[Records from a dataset]
=== Begin Enclosure ===

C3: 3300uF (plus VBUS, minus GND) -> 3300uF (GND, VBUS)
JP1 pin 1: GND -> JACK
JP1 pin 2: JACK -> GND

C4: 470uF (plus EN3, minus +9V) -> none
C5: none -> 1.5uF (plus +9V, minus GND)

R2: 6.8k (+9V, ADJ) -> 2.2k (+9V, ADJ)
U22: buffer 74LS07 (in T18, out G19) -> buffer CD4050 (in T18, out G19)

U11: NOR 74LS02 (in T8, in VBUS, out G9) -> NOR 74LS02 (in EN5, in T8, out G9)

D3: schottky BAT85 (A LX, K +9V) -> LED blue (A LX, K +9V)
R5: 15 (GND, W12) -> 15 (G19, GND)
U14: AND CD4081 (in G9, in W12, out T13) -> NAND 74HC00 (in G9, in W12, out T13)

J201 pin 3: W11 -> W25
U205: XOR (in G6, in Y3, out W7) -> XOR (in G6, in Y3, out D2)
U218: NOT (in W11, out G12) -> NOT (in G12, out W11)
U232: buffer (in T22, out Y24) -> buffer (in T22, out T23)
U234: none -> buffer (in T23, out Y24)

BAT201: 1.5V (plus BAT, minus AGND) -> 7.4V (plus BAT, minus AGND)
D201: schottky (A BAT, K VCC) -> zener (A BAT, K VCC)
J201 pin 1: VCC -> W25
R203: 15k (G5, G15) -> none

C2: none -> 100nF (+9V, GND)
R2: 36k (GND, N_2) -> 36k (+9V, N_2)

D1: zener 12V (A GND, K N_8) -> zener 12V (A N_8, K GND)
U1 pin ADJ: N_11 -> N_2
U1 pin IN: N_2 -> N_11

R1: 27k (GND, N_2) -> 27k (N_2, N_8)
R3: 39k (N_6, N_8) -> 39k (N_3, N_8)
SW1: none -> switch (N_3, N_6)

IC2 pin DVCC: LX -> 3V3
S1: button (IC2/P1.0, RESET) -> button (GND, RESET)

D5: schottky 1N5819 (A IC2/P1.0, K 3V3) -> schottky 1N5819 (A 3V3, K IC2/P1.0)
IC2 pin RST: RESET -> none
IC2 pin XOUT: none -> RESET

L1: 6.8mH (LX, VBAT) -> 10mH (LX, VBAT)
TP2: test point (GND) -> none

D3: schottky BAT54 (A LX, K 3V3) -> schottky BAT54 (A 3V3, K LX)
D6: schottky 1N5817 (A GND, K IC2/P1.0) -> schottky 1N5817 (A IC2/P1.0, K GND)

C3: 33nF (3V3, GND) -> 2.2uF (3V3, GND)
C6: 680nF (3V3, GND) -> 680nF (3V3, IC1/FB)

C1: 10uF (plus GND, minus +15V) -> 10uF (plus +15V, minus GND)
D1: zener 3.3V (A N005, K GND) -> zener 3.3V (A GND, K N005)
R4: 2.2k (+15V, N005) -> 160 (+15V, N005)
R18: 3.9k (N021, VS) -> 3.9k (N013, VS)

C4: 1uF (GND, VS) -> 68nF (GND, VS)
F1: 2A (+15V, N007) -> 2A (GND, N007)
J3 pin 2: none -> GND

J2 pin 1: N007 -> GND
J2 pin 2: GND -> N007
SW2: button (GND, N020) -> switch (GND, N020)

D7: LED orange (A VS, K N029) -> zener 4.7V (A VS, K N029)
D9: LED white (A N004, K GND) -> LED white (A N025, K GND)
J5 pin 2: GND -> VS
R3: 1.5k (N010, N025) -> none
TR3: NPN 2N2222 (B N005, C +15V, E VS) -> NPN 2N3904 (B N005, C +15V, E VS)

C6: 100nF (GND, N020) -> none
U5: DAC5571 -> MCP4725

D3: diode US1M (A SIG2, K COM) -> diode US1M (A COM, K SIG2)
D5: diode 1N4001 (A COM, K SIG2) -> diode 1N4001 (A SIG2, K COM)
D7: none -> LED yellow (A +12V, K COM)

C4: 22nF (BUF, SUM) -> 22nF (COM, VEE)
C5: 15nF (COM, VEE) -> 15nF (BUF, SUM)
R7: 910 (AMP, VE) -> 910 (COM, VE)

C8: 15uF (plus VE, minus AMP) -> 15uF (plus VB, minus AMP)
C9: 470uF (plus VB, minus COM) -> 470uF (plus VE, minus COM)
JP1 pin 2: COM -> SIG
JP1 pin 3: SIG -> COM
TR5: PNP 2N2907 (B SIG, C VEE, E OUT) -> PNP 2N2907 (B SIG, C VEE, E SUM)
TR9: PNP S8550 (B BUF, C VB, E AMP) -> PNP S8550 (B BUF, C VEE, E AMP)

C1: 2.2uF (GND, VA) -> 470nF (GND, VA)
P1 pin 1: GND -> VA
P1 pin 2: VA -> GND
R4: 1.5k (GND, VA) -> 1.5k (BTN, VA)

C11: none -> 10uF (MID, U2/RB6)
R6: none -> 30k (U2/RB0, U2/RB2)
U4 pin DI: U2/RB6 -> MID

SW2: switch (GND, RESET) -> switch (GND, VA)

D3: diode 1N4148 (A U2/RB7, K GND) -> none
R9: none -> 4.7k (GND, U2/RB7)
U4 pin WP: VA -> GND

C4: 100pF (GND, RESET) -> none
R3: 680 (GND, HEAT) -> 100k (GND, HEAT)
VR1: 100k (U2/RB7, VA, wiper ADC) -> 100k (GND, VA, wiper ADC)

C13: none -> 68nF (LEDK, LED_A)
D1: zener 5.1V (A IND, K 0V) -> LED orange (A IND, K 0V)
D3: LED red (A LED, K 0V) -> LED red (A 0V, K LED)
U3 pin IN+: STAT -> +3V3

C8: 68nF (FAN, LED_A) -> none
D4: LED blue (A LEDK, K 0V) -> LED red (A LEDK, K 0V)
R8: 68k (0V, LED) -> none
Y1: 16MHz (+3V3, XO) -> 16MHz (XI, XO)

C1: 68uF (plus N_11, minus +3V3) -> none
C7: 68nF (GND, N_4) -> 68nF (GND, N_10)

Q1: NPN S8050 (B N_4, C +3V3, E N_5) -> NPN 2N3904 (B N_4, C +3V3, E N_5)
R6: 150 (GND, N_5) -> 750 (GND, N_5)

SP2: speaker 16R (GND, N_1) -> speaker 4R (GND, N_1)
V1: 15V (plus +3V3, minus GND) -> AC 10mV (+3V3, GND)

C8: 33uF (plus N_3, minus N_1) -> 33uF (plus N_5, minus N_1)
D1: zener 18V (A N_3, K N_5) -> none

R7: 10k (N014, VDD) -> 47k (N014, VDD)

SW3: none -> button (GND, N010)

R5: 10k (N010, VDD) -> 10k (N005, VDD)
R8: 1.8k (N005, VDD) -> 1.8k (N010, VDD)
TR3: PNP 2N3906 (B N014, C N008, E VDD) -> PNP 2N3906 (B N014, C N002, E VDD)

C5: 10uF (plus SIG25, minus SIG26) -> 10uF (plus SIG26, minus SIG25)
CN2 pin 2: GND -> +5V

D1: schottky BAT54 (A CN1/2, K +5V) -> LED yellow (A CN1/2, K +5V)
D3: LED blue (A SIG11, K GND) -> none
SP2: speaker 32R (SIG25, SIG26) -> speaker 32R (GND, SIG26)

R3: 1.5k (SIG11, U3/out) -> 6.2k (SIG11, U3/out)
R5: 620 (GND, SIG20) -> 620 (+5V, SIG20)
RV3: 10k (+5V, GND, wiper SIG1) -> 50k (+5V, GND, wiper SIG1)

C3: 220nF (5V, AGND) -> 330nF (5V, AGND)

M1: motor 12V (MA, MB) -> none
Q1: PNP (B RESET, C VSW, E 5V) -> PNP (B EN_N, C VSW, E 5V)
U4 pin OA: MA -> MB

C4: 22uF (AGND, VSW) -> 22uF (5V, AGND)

=== End Enclosure ===

Filter the entries above and copy only the lines that hold "blue".

§ **Answer section**
D3: schottky BAT85 (A LX, K +9V) -> LED blue (A LX, K +9V)
D4: LED blue (A LEDK, K 0V) -> LED red (A LEDK, K 0V)
D3: LED blue (A SIG11, K GND) -> none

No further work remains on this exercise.